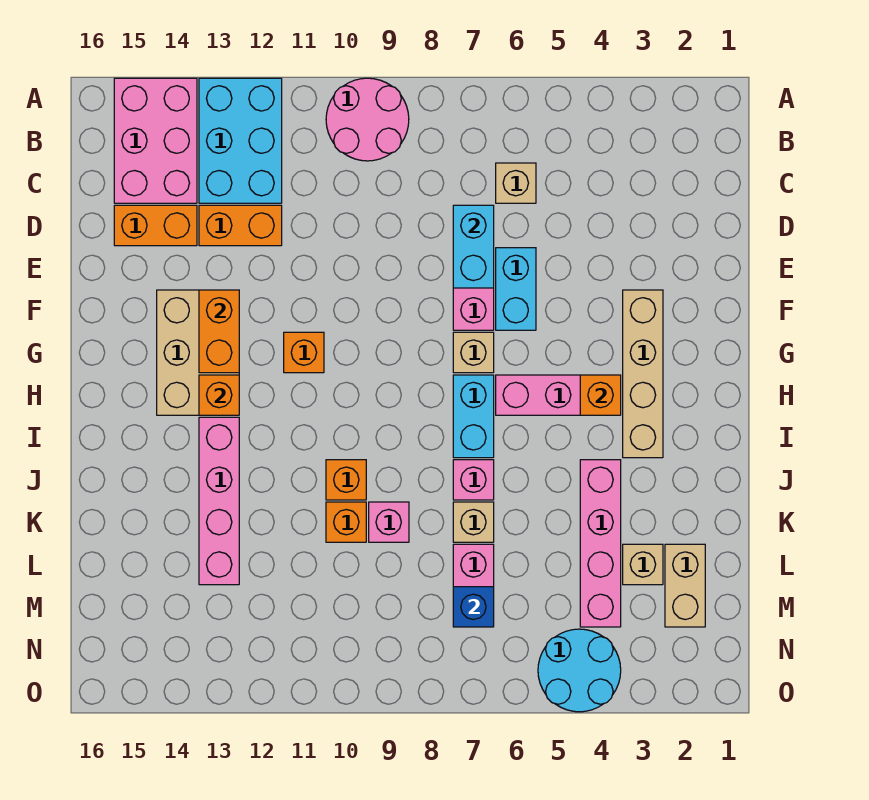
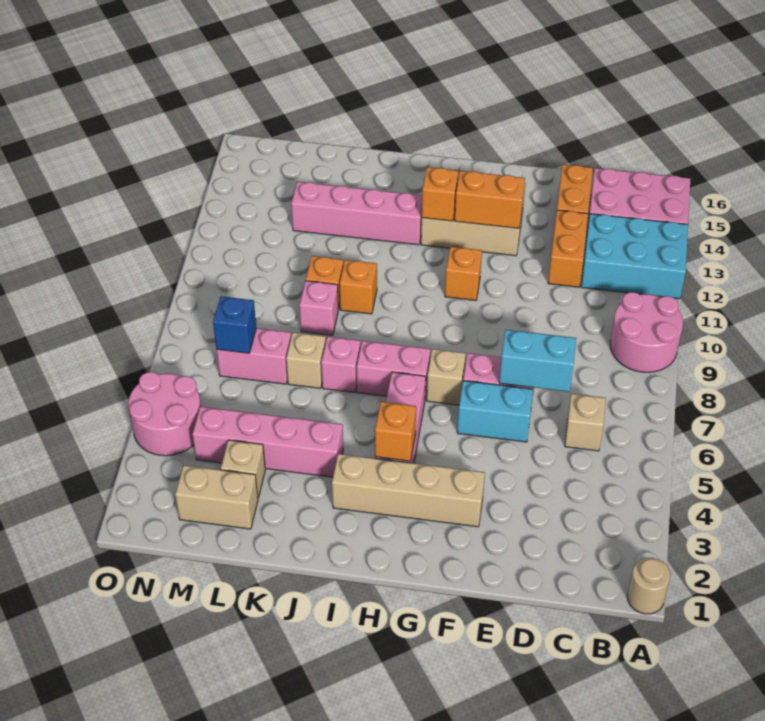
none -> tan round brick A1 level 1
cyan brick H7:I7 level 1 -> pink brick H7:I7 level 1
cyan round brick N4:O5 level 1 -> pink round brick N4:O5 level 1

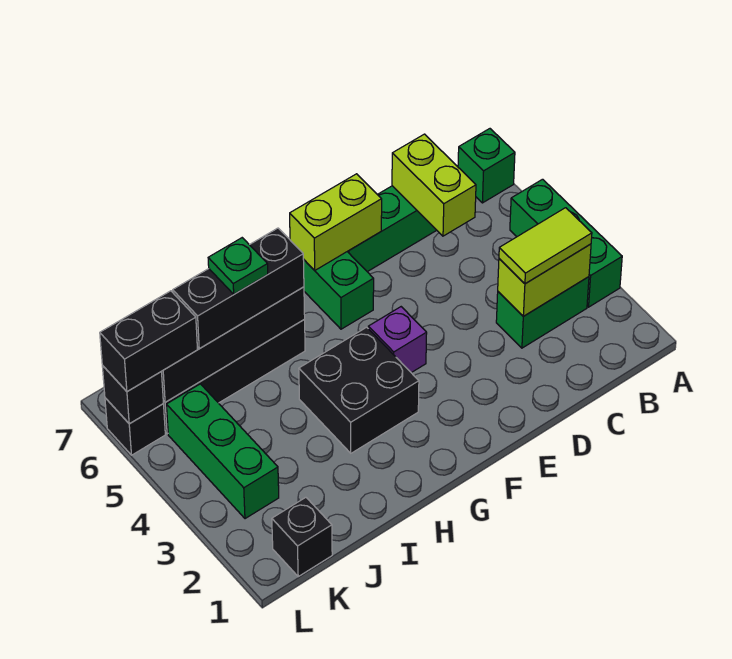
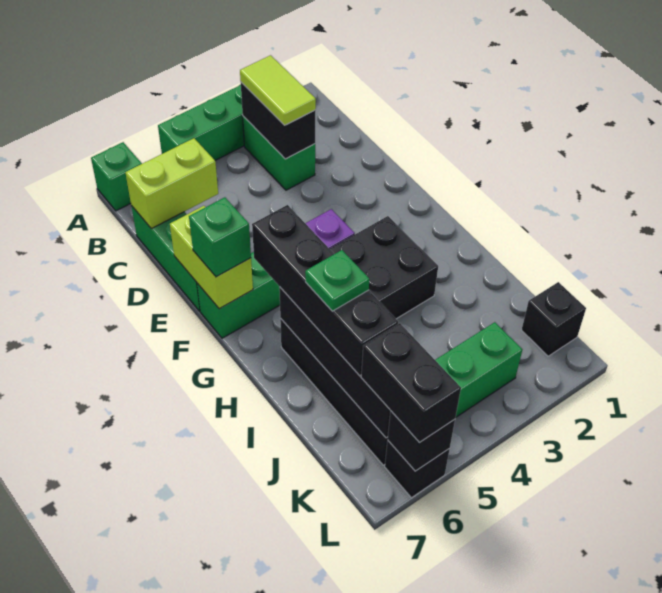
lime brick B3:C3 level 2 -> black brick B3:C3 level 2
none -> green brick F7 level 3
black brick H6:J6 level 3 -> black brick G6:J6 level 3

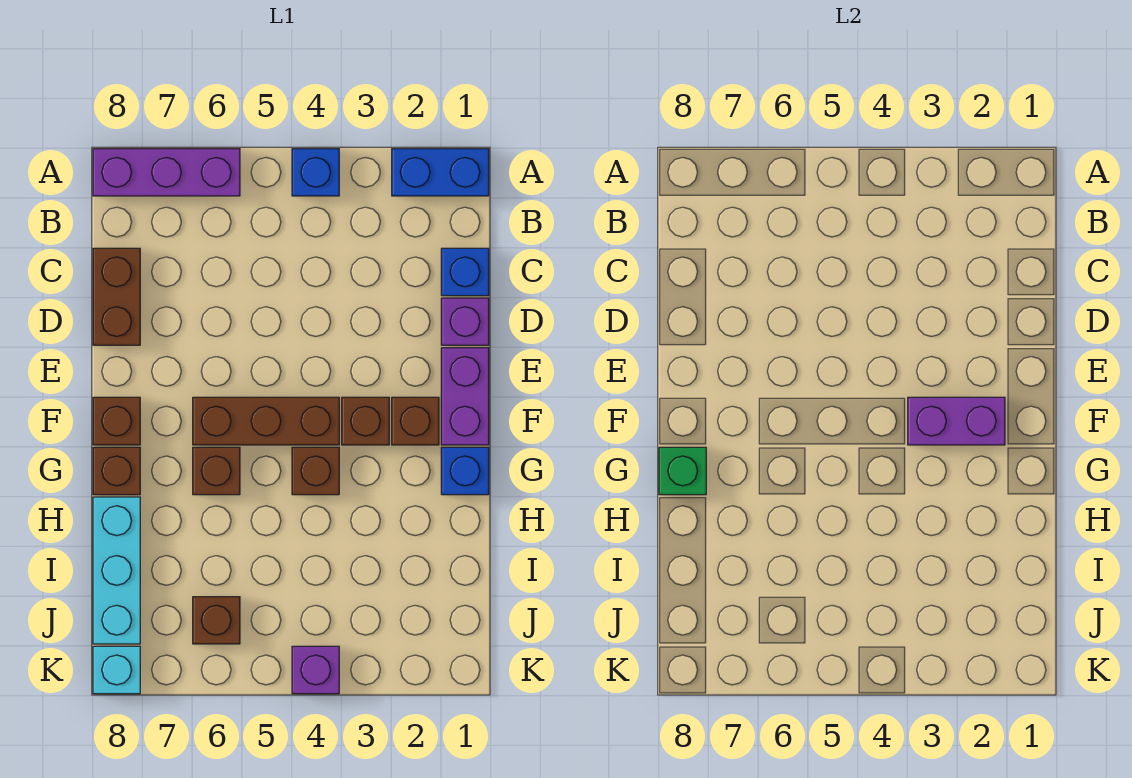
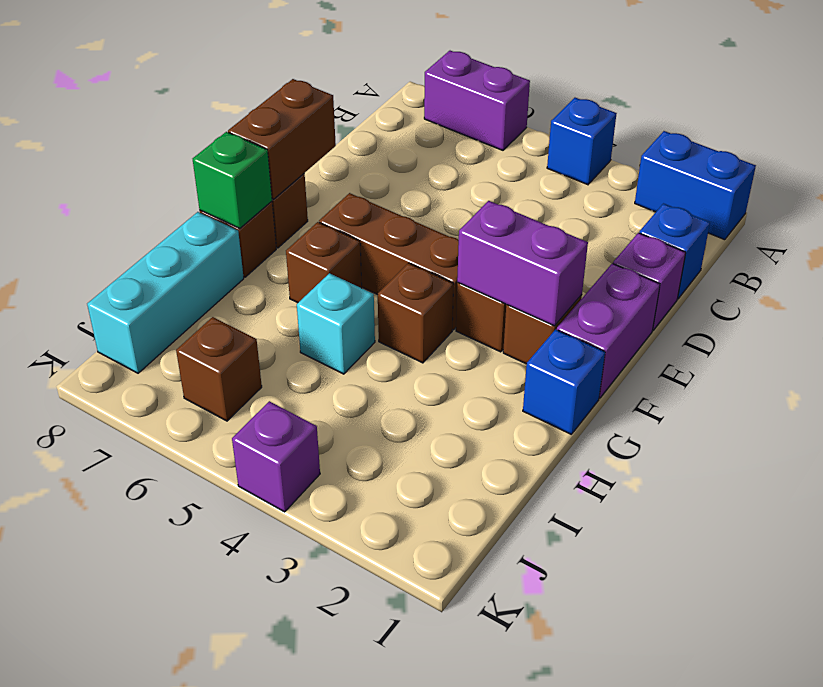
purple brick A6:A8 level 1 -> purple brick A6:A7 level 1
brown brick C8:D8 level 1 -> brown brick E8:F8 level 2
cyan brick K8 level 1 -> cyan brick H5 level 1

◆ WORK TASK
From the data above, copy out every line with the string "none" in it.

◆ WRITTEN SOLUTION
none -> tan round brick A1 level 1
none -> green brick F7 level 3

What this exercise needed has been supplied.